EXERCISE BRIEF ▸ Scan the data below for the string "JACK". Copy every line where it appears.

INPUT MATERIAL ▸
◆ ◆ ◆

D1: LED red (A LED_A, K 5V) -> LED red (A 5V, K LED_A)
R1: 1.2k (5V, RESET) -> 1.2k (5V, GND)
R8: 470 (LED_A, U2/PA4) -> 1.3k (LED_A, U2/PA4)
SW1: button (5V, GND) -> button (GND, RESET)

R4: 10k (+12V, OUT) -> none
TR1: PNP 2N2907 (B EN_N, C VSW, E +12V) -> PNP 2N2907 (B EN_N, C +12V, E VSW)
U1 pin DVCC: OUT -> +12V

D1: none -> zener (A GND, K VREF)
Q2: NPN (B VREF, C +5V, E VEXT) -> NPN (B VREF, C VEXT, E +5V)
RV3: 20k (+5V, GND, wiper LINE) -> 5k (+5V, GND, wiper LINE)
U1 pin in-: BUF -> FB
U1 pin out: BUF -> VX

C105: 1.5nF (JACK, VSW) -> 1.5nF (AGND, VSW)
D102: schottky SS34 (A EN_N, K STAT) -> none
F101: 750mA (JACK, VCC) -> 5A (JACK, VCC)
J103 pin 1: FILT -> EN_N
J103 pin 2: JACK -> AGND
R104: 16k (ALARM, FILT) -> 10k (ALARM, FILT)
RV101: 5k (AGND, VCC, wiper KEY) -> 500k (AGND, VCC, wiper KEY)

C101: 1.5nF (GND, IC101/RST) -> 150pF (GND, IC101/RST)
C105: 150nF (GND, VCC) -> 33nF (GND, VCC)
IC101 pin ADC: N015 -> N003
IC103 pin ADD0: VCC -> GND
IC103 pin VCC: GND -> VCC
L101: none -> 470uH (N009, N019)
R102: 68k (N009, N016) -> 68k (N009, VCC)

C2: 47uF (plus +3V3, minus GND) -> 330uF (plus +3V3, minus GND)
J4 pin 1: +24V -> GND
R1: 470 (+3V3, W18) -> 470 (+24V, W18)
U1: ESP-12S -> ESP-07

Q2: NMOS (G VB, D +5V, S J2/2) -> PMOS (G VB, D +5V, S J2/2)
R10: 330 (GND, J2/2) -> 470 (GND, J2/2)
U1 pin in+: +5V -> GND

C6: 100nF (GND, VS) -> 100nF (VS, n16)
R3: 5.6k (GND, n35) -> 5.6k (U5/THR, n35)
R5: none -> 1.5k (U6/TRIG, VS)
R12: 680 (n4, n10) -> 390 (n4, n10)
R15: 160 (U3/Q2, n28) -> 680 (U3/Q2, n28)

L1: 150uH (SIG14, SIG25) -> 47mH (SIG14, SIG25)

◆ ◆ ◆

TASK OUTPUT ▸
C105: 1.5nF (JACK, VSW) -> 1.5nF (AGND, VSW)
F101: 750mA (JACK, VCC) -> 5A (JACK, VCC)
J103 pin 2: JACK -> AGND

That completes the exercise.